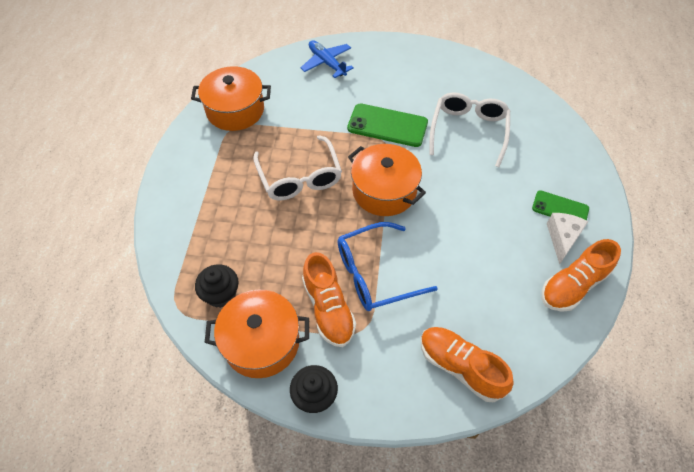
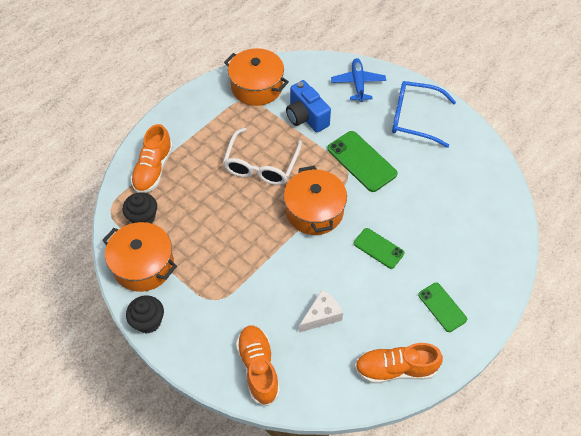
camera: 35 degrees right, 0 degrees up
(305, 113) = (306, 117): none -> blue camera
(328, 308) = (203, 271): orange shoe -> orange shoe (153, 169)
(375, 274) = (255, 267): blue glasses -> blue glasses (414, 118)
(466, 190) = (378, 248): none -> green phone
(468, 130) = (424, 202): white glasses -> none
(562, 238) = (421, 330): white cheese -> white cheese (321, 315)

:: Work to be completed ::
A verbatim copy of the data, free of pictures, is the expected answer.

:: Result ::
camera: 35 degrees right, 0 degrees up
(305, 113) = (306, 117): none -> blue camera
(328, 308) = (203, 271): orange shoe -> orange shoe (153, 169)
(375, 274) = (255, 267): blue glasses -> blue glasses (414, 118)
(466, 190) = (378, 248): none -> green phone
(468, 130) = (424, 202): white glasses -> none
(562, 238) = (421, 330): white cheese -> white cheese (321, 315)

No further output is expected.